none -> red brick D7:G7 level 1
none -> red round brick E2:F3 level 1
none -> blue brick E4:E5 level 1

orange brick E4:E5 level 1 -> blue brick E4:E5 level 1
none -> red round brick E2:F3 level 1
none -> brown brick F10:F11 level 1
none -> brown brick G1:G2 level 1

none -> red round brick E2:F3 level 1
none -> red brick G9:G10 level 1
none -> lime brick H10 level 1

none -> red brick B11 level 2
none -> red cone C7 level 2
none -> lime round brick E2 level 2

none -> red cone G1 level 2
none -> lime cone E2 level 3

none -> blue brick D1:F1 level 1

════════════════

* _What to work on_
Repeat the records above exactly, from the first line to the last.

* _Your response_
none -> red brick D7:G7 level 1
none -> red round brick E2:F3 level 1
none -> blue brick E4:E5 level 1

orange brick E4:E5 level 1 -> blue brick E4:E5 level 1
none -> red round brick E2:F3 level 1
none -> brown brick F10:F11 level 1
none -> brown brick G1:G2 level 1

none -> red round brick E2:F3 level 1
none -> red brick G9:G10 level 1
none -> lime brick H10 level 1

none -> red brick B11 level 2
none -> red cone C7 level 2
none -> lime round brick E2 level 2

none -> red cone G1 level 2
none -> lime cone E2 level 3

none -> blue brick D1:F1 level 1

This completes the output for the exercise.